Description of the task: Repeat exactly the opening lines of the records, ending with the line that contains "none -> purple brick D1 level 1".

(Data items)
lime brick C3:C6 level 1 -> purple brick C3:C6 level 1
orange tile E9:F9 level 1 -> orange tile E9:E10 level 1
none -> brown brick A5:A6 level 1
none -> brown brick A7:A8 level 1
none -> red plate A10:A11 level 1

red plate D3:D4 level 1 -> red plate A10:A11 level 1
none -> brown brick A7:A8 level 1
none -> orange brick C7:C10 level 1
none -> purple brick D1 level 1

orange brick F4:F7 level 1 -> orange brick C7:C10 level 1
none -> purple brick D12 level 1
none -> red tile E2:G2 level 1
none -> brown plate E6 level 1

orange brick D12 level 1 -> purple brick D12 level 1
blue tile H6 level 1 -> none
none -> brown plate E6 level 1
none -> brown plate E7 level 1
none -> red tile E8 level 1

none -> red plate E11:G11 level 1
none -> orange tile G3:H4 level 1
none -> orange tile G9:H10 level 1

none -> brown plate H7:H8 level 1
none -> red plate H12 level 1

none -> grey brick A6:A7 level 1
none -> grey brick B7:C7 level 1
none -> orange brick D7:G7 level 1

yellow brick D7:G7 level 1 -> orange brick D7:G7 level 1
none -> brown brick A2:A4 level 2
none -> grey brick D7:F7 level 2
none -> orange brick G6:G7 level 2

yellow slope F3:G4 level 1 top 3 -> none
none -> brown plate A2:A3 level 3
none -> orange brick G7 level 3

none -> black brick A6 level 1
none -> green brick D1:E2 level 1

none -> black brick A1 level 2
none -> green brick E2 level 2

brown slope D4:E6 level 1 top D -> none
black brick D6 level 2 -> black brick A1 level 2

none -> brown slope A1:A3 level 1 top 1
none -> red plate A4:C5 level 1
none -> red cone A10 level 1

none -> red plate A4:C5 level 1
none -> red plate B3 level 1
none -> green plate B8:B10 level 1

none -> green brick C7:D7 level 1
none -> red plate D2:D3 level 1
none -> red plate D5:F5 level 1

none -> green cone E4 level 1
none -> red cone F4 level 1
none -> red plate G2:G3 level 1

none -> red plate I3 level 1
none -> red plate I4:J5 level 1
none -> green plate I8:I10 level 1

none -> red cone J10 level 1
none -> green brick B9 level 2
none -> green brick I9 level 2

Task output:
lime brick C3:C6 level 1 -> purple brick C3:C6 level 1
orange tile E9:F9 level 1 -> orange tile E9:E10 level 1
none -> brown brick A5:A6 level 1
none -> brown brick A7:A8 level 1
none -> red plate A10:A11 level 1

red plate D3:D4 level 1 -> red plate A10:A11 level 1
none -> brown brick A7:A8 level 1
none -> orange brick C7:C10 level 1
none -> purple brick D1 level 1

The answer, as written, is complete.